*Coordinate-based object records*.
■ ■ ■
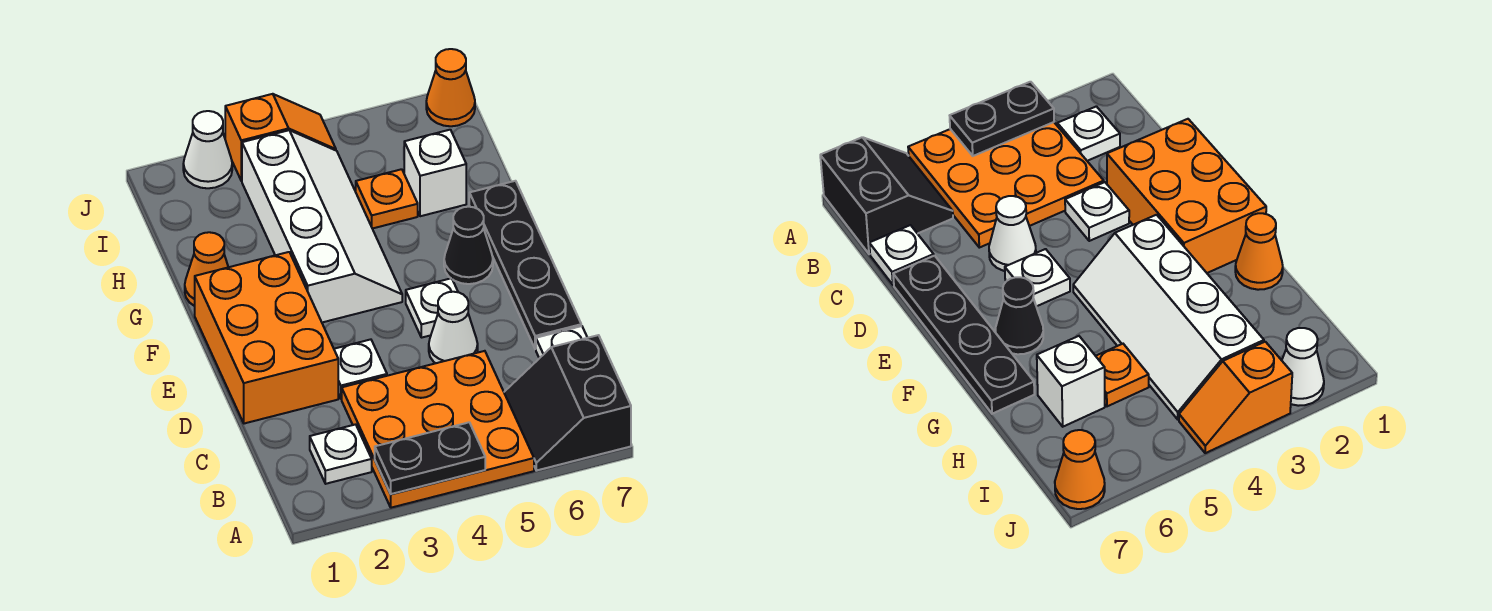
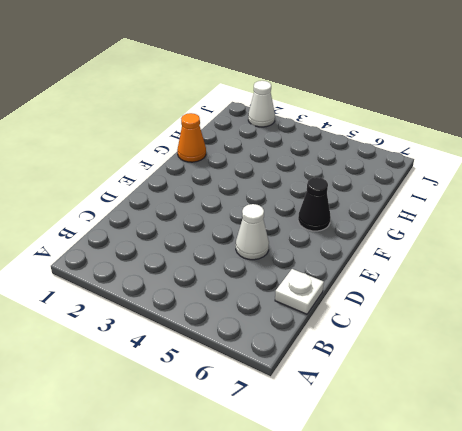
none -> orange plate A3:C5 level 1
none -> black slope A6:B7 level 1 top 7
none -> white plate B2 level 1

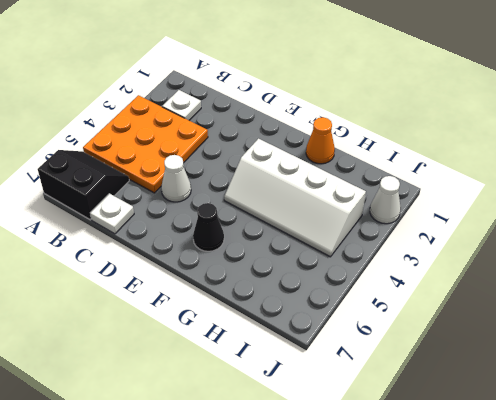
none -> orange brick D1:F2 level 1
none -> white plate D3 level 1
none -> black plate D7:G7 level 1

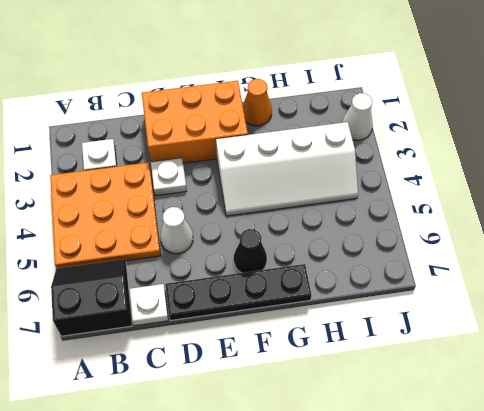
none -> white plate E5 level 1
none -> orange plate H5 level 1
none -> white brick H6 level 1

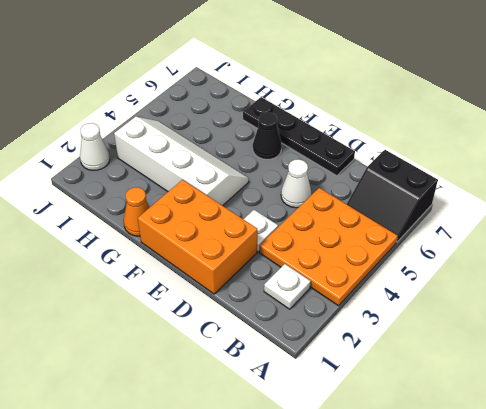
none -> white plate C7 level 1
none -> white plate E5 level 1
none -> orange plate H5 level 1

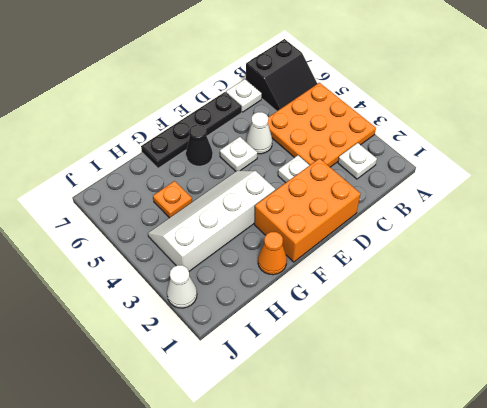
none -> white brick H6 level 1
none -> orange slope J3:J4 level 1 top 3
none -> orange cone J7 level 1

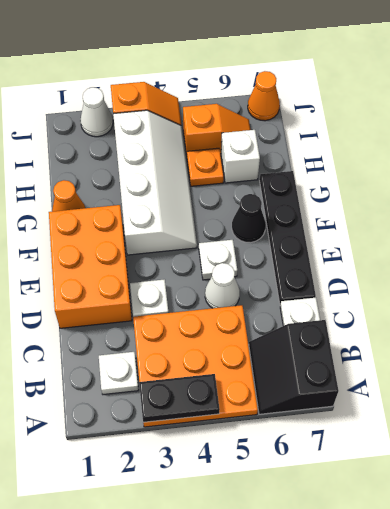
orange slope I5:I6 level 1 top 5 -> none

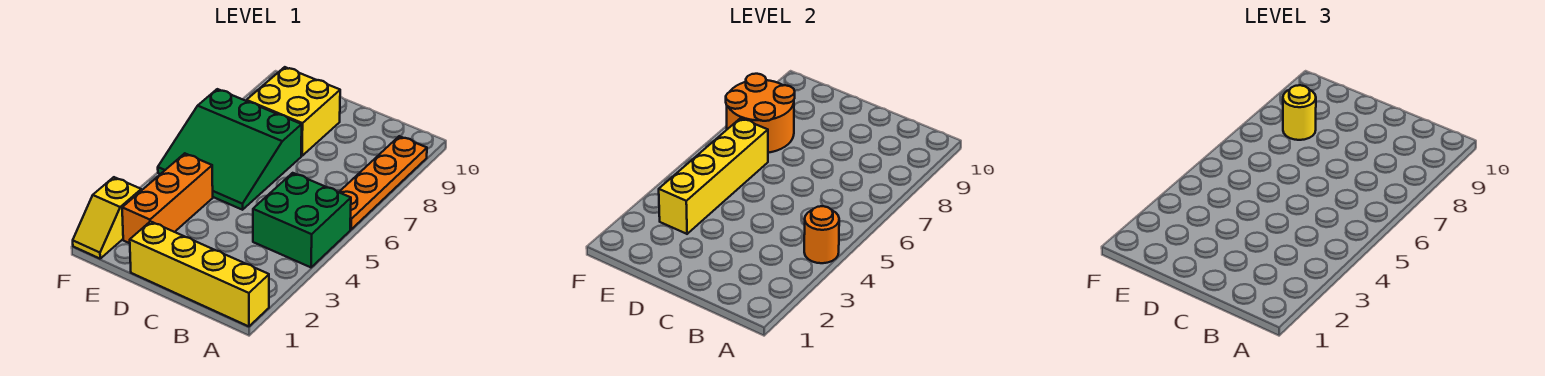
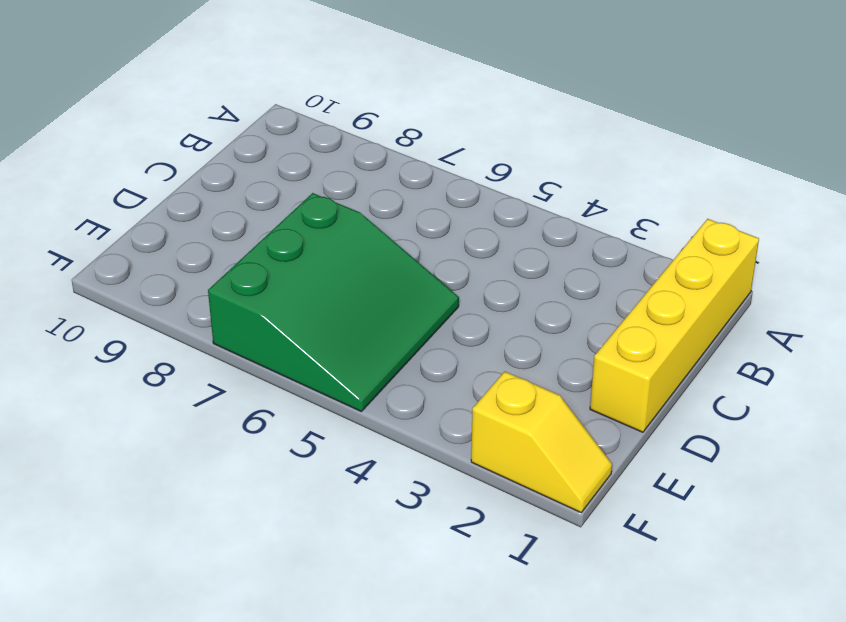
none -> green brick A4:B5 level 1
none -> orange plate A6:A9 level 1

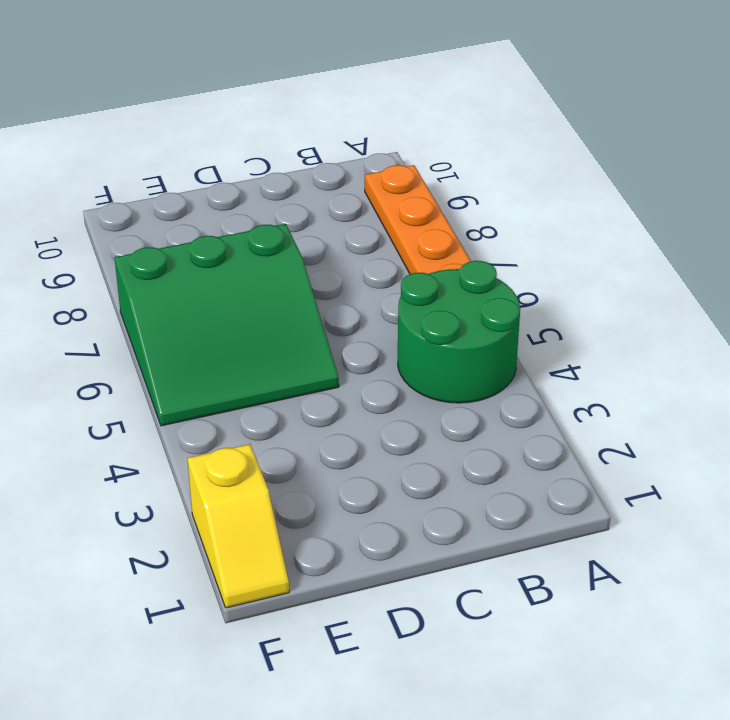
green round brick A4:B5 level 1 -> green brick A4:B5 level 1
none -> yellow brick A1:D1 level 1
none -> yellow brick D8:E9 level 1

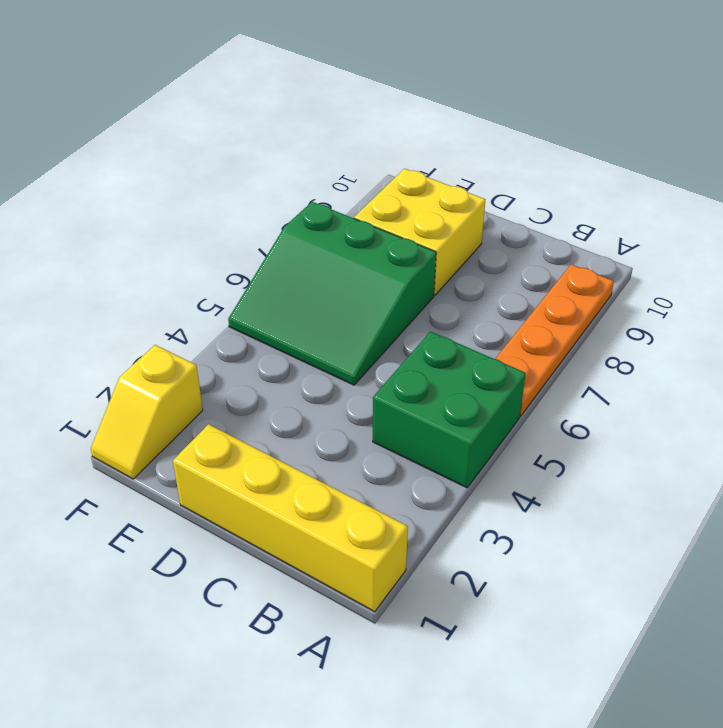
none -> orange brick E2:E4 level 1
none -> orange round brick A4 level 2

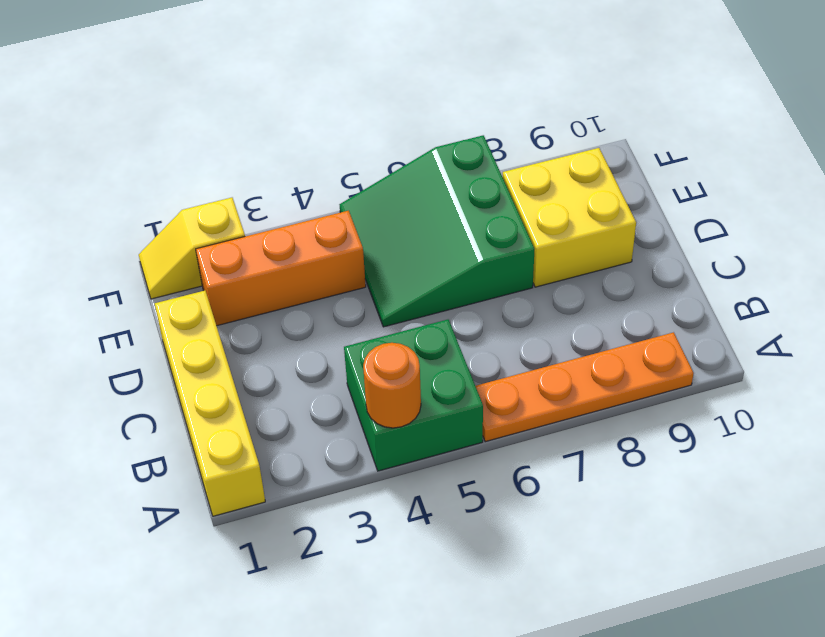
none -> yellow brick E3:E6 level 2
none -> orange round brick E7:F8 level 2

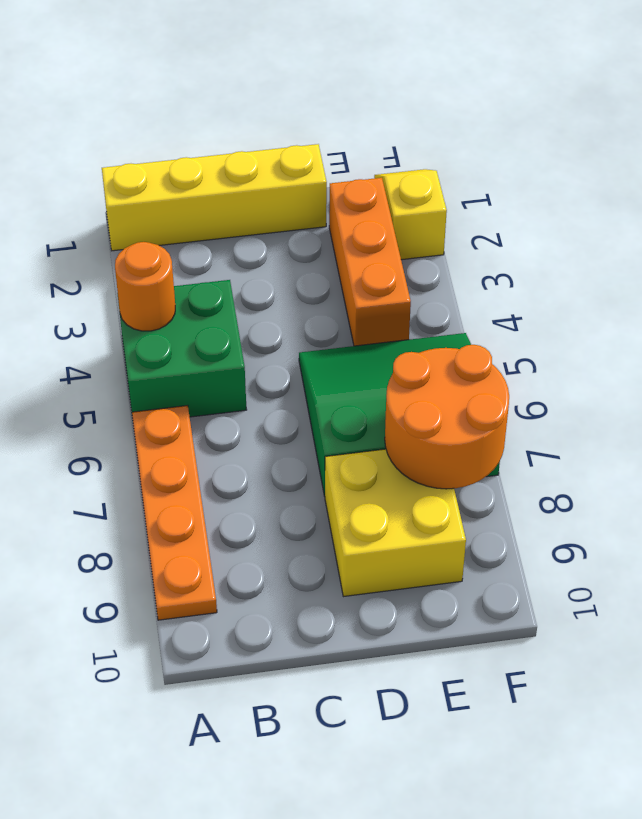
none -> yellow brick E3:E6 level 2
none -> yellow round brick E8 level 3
■ ■ ■
*YOUR TASK*. Starting with the top line, write out all the data above exactly; keep the pictures out.

*TASK SOLUTION*.
none -> orange plate A3:C5 level 1
none -> black slope A6:B7 level 1 top 7
none -> white plate B2 level 1

none -> orange brick D1:F2 level 1
none -> white plate D3 level 1
none -> black plate D7:G7 level 1

none -> white plate E5 level 1
none -> orange plate H5 level 1
none -> white brick H6 level 1

none -> white plate C7 level 1
none -> white plate E5 level 1
none -> orange plate H5 level 1

none -> white brick H6 level 1
none -> orange slope J3:J4 level 1 top 3
none -> orange cone J7 level 1

orange slope I5:I6 level 1 top 5 -> none

none -> green brick A4:B5 level 1
none -> orange plate A6:A9 level 1

green round brick A4:B5 level 1 -> green brick A4:B5 level 1
none -> yellow brick A1:D1 level 1
none -> yellow brick D8:E9 level 1

none -> orange brick E2:E4 level 1
none -> orange round brick A4 level 2

none -> yellow brick E3:E6 level 2
none -> orange round brick E7:F8 level 2

none -> yellow brick E3:E6 level 2
none -> yellow round brick E8 level 3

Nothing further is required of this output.